-- Work to complete --
Since only the total matters, count the lines of these entries containing the word "left" and write that total alone.
=== Section Start ===
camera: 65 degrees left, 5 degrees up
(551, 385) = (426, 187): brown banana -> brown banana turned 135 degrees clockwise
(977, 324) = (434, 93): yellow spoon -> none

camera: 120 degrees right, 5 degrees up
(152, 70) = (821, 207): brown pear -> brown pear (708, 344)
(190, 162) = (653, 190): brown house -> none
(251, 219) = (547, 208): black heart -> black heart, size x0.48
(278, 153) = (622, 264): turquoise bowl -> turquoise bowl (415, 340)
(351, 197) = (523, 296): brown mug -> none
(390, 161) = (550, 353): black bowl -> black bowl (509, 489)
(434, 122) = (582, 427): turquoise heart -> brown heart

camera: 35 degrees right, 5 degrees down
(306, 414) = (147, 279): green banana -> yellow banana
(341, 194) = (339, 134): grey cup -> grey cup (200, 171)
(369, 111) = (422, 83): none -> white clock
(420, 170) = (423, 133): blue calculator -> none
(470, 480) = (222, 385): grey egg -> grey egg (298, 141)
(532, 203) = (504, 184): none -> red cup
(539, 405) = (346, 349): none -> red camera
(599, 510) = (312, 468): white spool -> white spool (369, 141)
=== Section End ===
=== Section Start ===
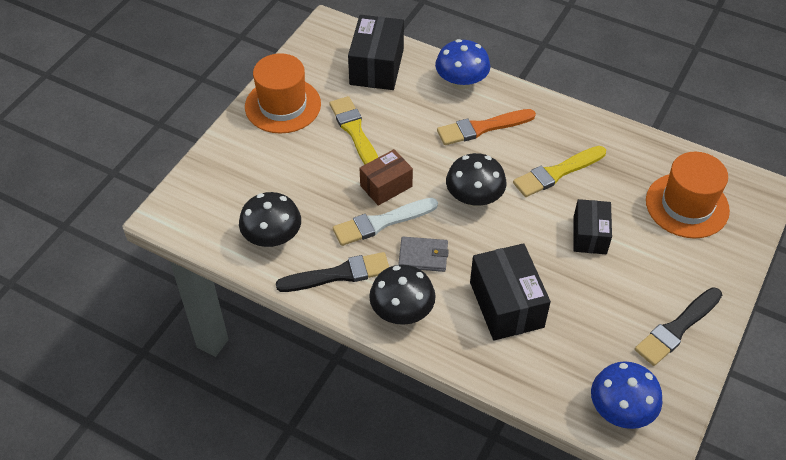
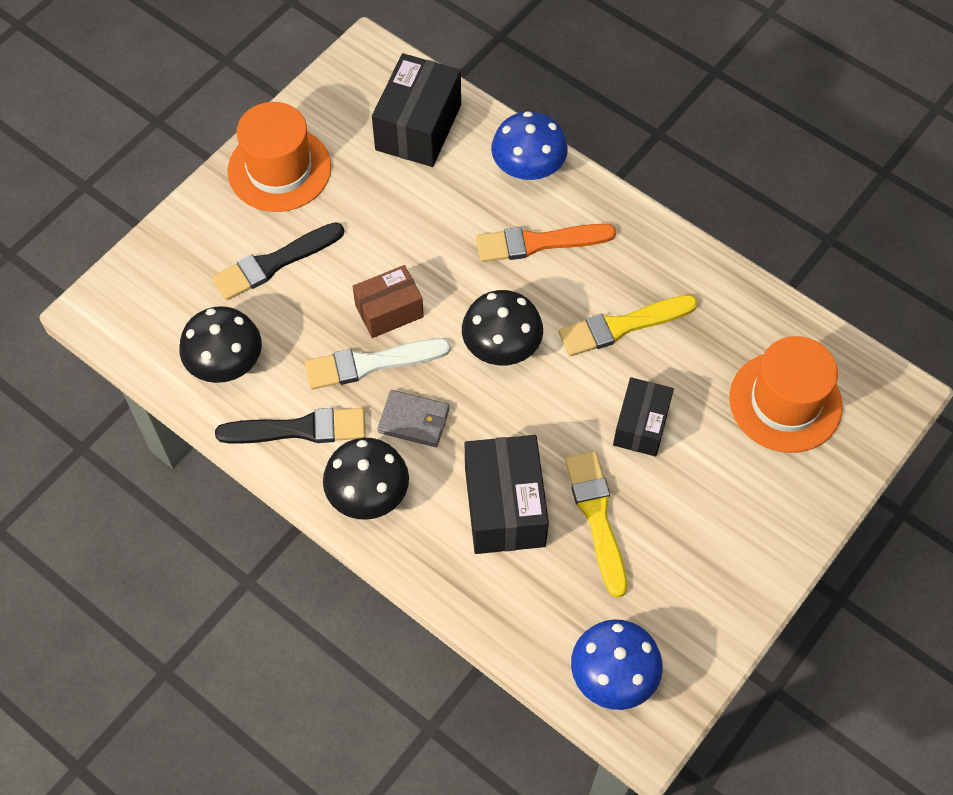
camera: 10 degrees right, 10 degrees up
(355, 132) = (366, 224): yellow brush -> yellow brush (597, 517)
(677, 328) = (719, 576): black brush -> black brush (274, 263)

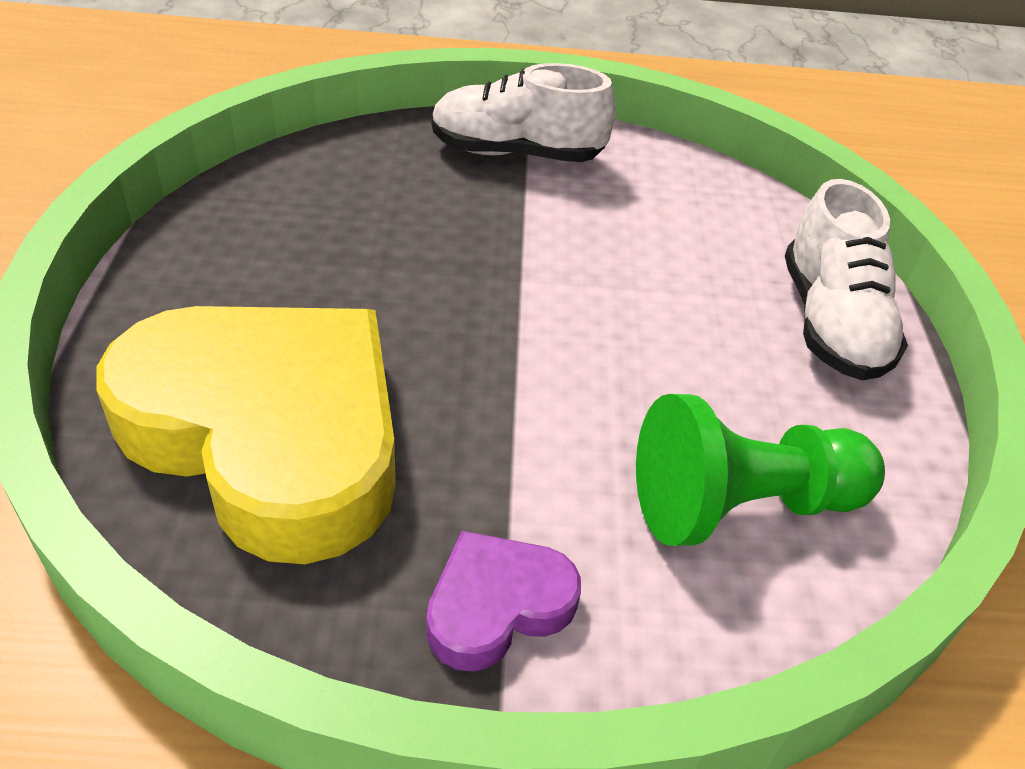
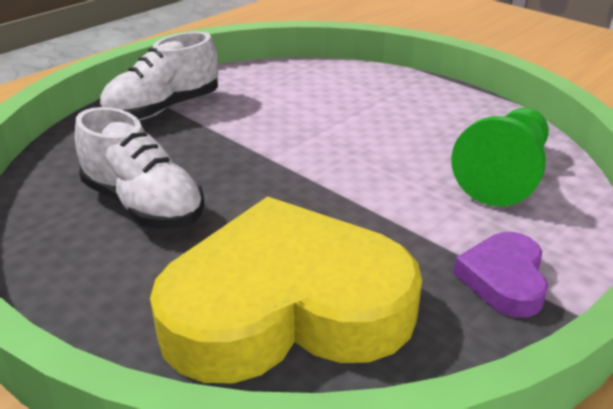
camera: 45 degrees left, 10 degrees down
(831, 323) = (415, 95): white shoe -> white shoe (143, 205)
=== Section End ===
-- Task solution --
2